#### SOURCE INFORMATION

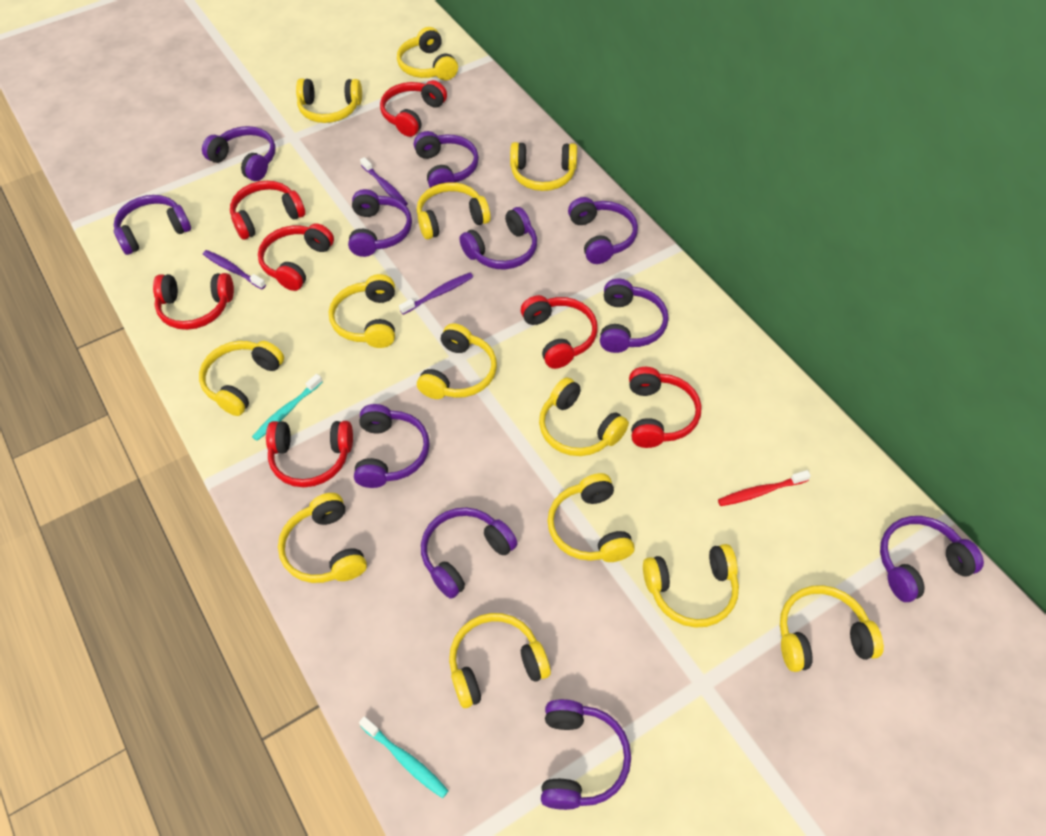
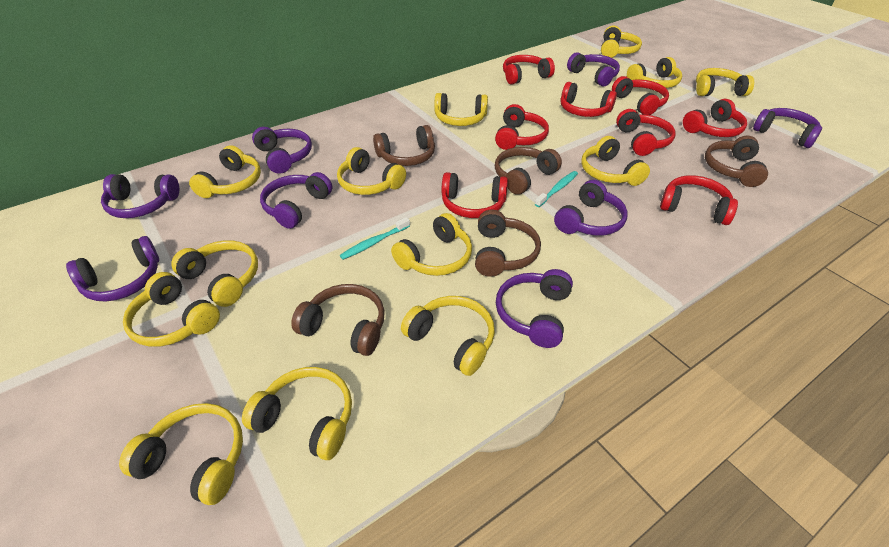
brown headphones: 0 -> 5
purple headphones: 11 -> 8
purple toothbrush: 3 -> 0
red headphones: 7 -> 8
red toothbrush: 1 -> 0

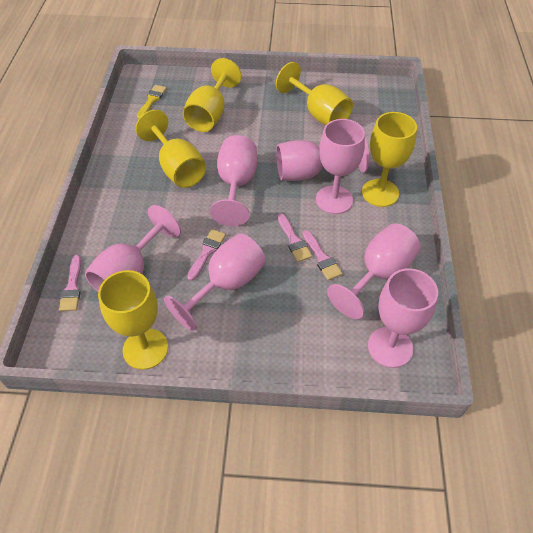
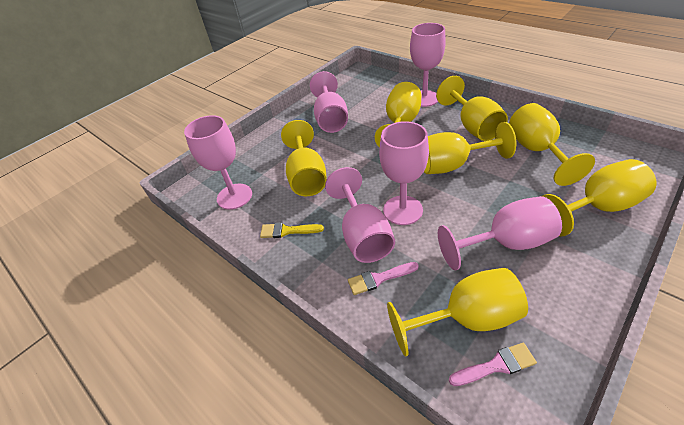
pink brush: 4 -> 2
pink goblet: 7 -> 6
yellow goblet: 5 -> 7

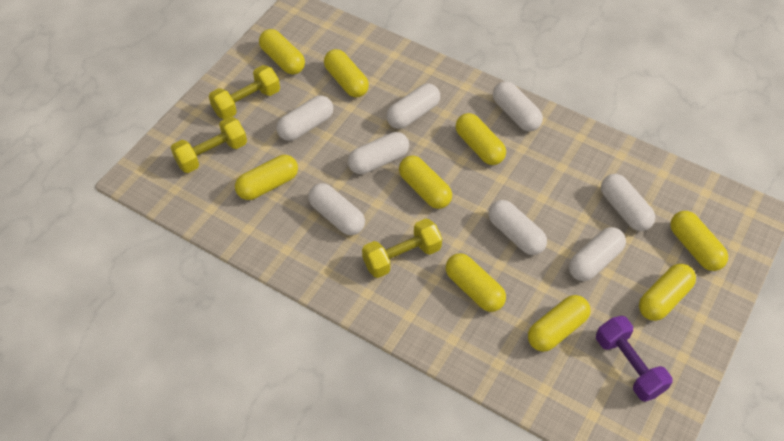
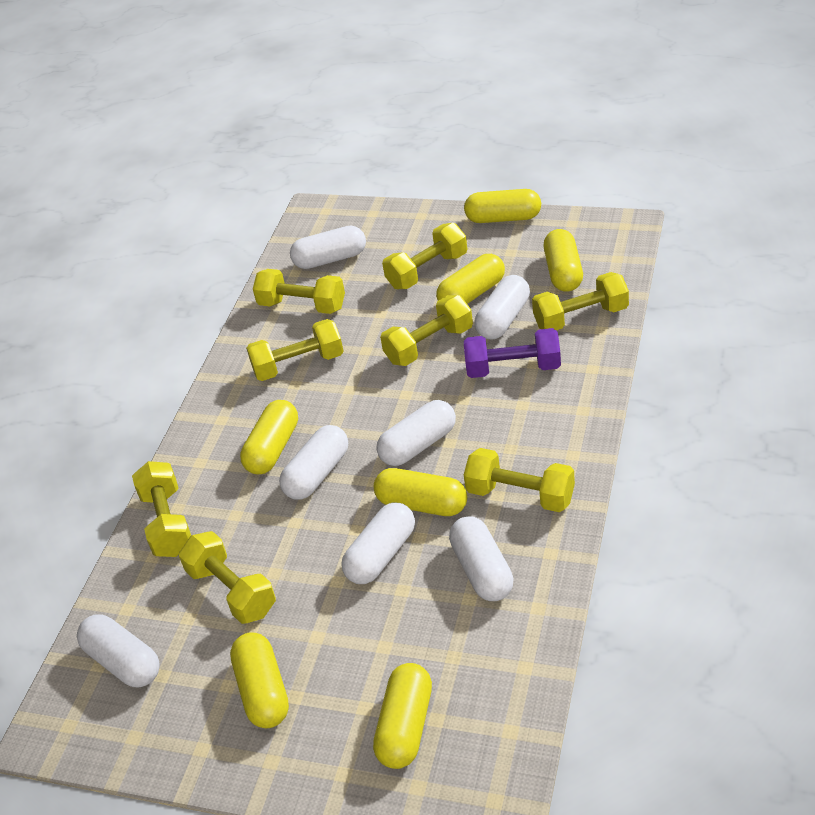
white capsule: 8 -> 7
yellow capsule: 9 -> 7
yellow dumbbell: 3 -> 8

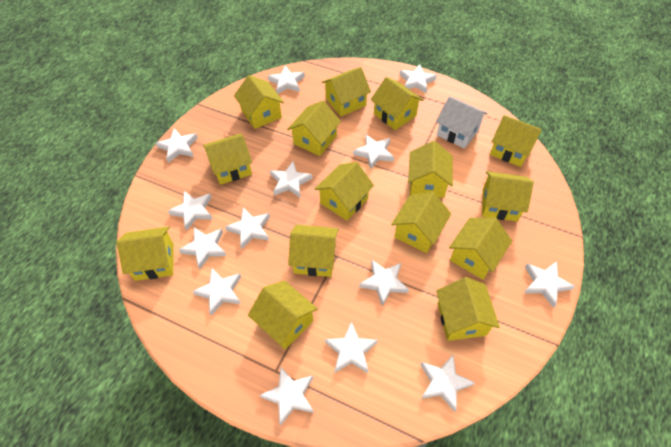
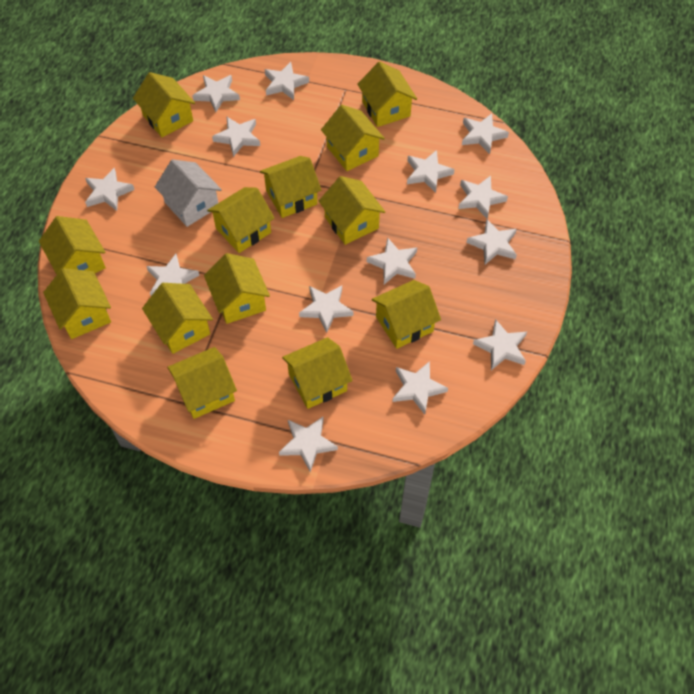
yellow house: 15 -> 13

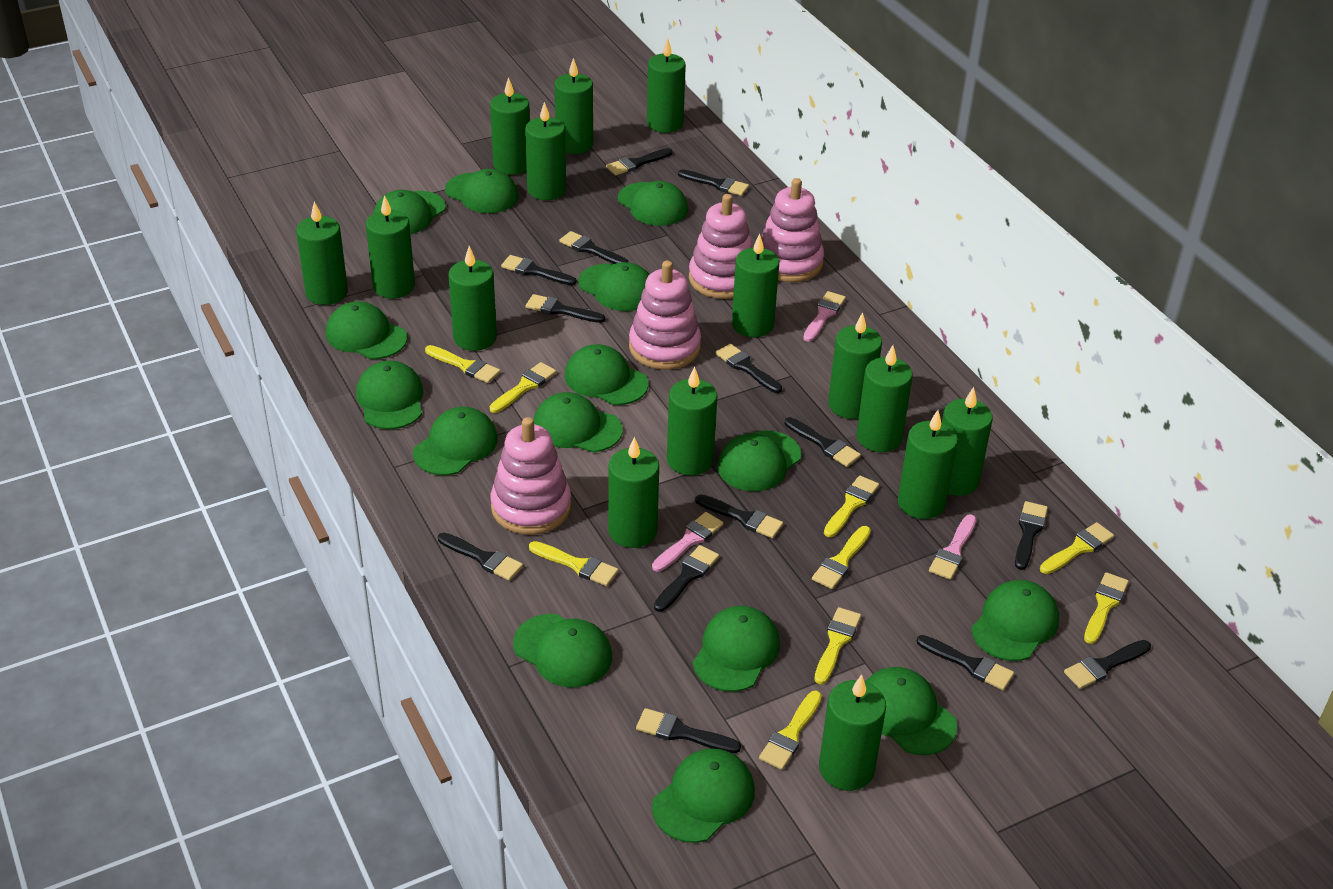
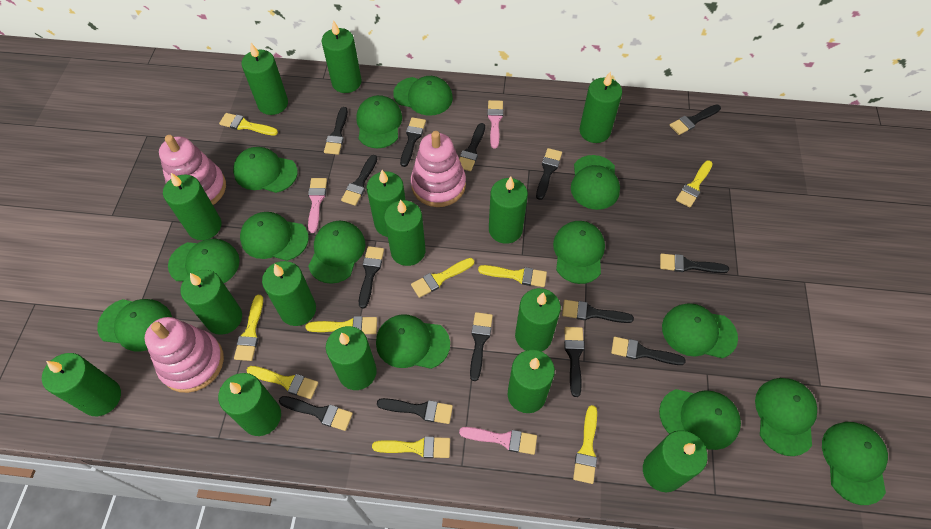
green cap: 15 -> 14
pink stacking toy: 4 -> 3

#### TO DO
Beginning with the line that contains "purple headphones: 11 -> 8", write out every line through the last one in the records, exactly and without pictures.

#### ANSWER TO THE EXERCISE
purple headphones: 11 -> 8
purple toothbrush: 3 -> 0
red headphones: 7 -> 8
red toothbrush: 1 -> 0

pink brush: 4 -> 2
pink goblet: 7 -> 6
yellow goblet: 5 -> 7

white capsule: 8 -> 7
yellow capsule: 9 -> 7
yellow dumbbell: 3 -> 8

yellow house: 15 -> 13

green cap: 15 -> 14
pink stacking toy: 4 -> 3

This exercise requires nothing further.